EXERCISE AIM ▸ Please repeat the line that contains "colour | kostka" and every line after it, exactly, through the end of the records.

THE RECORDS ▸
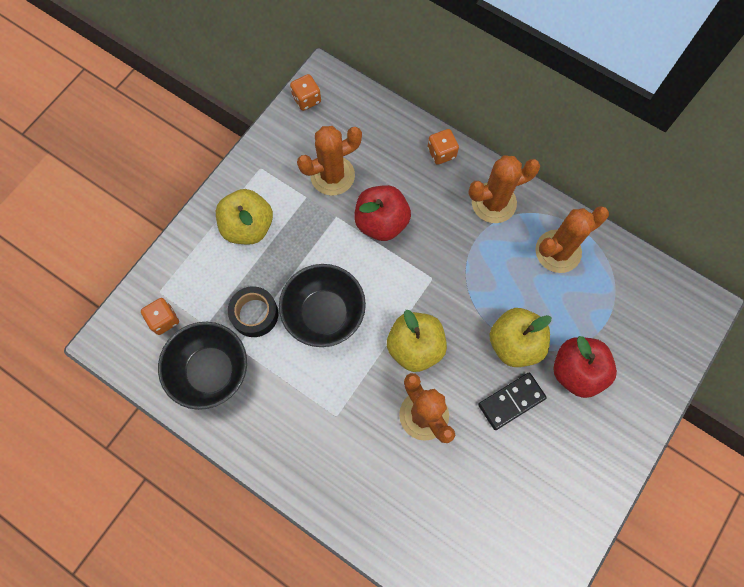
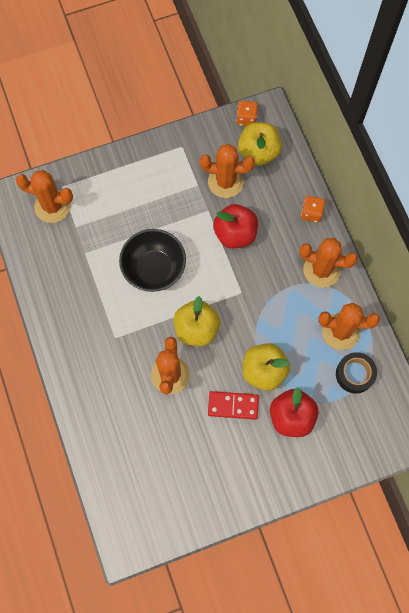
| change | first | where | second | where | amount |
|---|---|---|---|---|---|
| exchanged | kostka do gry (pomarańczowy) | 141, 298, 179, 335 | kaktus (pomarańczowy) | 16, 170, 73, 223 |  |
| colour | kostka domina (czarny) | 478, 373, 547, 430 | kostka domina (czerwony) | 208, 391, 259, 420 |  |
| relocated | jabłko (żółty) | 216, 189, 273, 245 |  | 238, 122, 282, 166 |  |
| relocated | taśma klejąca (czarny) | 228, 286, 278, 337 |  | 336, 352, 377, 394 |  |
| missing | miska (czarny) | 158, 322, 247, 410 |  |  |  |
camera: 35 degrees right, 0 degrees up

RESULT OF THE TASK ▸
| colour | kostka domina (czarny) | 478, 373, 547, 430 | kostka domina (czerwony) | 208, 391, 259, 420 |  |
| relocated | jabłko (żółty) | 216, 189, 273, 245 |  | 238, 122, 282, 166 |  |
| relocated | taśma klejąca (czarny) | 228, 286, 278, 337 |  | 336, 352, 377, 394 |  |
| missing | miska (czarny) | 158, 322, 247, 410 |  |  |  |
camera: 35 degrees right, 0 degrees up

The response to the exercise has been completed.